How to complete this task: Gather each line containing the string "black" from these entries.

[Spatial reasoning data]
- Opening Delimiter -

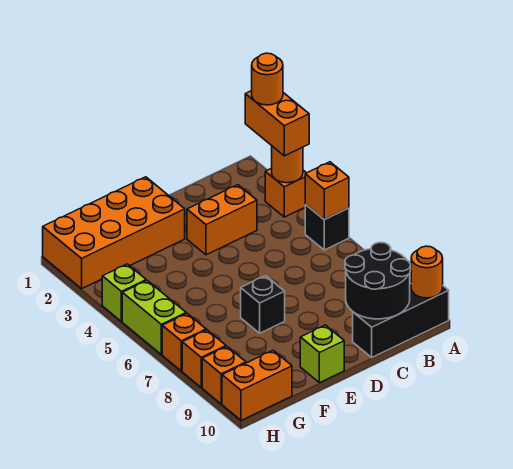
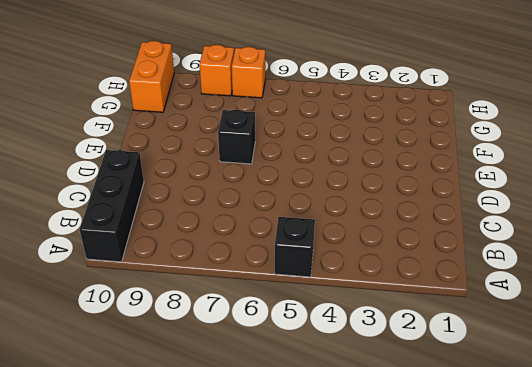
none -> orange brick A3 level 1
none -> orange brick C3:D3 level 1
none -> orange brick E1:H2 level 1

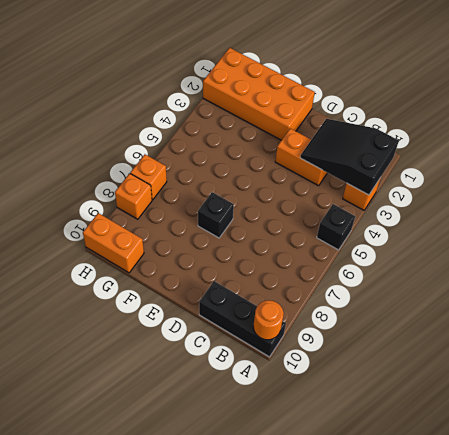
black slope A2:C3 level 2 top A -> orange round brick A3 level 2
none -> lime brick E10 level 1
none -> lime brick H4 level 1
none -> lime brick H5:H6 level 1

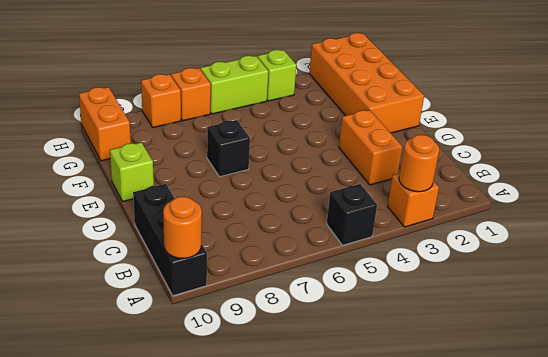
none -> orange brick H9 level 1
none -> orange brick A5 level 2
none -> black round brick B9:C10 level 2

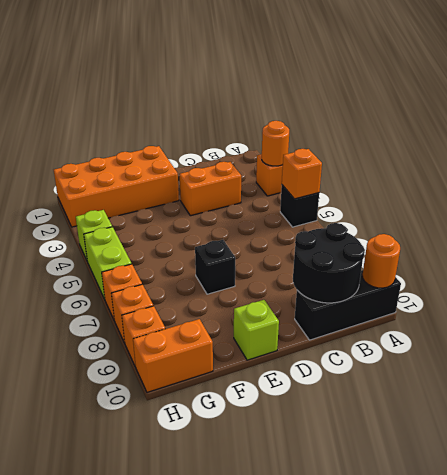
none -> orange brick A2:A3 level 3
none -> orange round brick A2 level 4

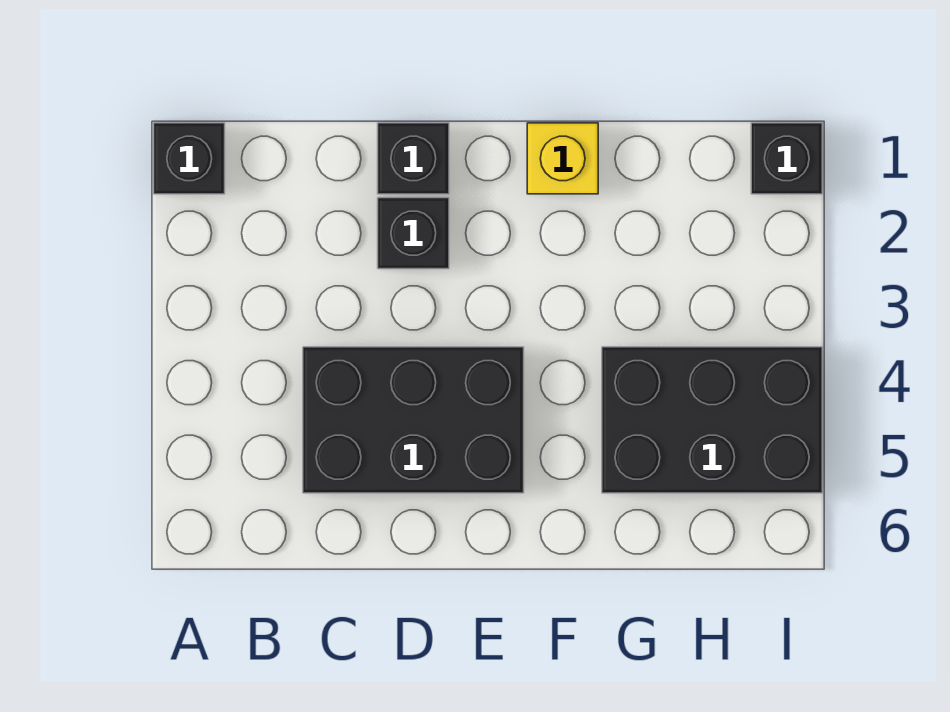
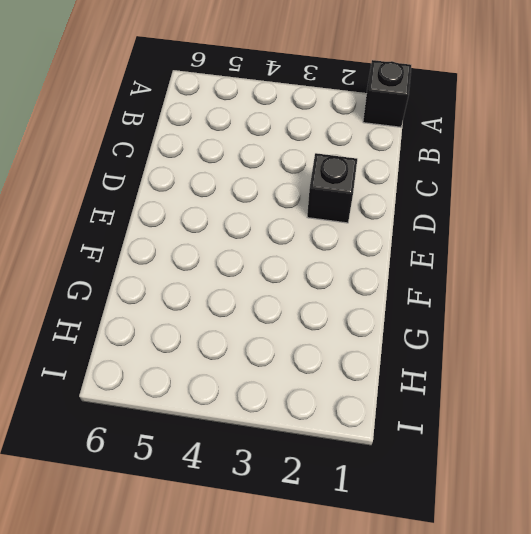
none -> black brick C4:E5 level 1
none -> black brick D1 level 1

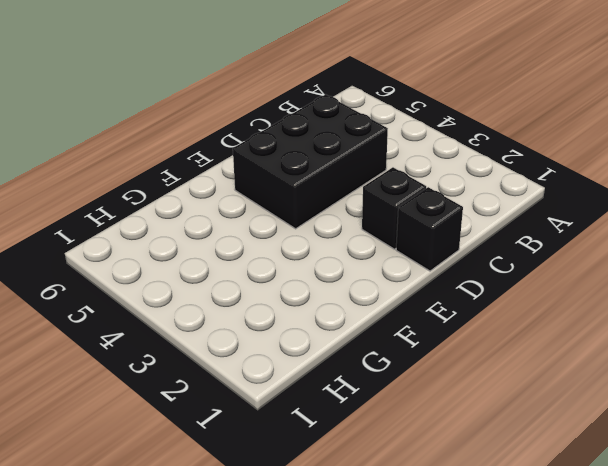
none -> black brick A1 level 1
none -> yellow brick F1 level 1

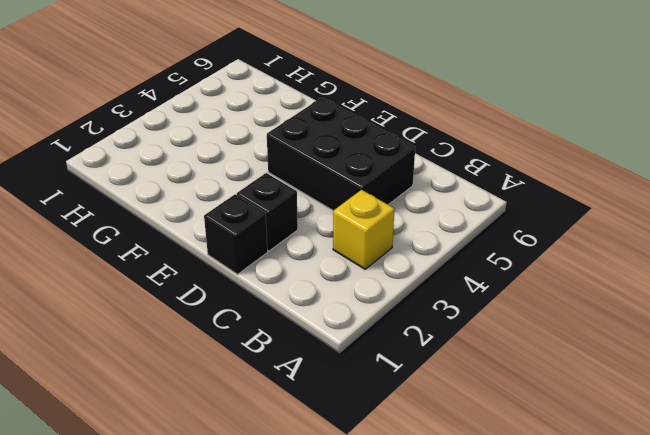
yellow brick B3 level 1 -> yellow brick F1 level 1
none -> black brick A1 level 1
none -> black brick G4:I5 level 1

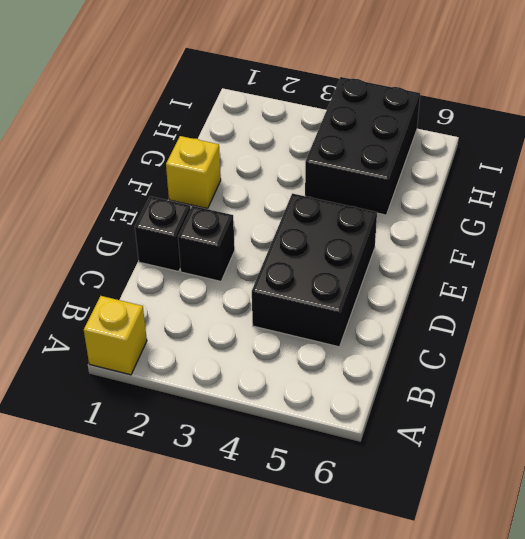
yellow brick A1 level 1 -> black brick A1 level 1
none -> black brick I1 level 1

- Closing Delimiter -

Expected output:
black slope A2:C3 level 2 top A -> orange round brick A3 level 2
none -> black round brick B9:C10 level 2
none -> black brick C4:E5 level 1
none -> black brick D1 level 1
none -> black brick A1 level 1
none -> black brick A1 level 1
none -> black brick G4:I5 level 1
yellow brick A1 level 1 -> black brick A1 level 1
none -> black brick I1 level 1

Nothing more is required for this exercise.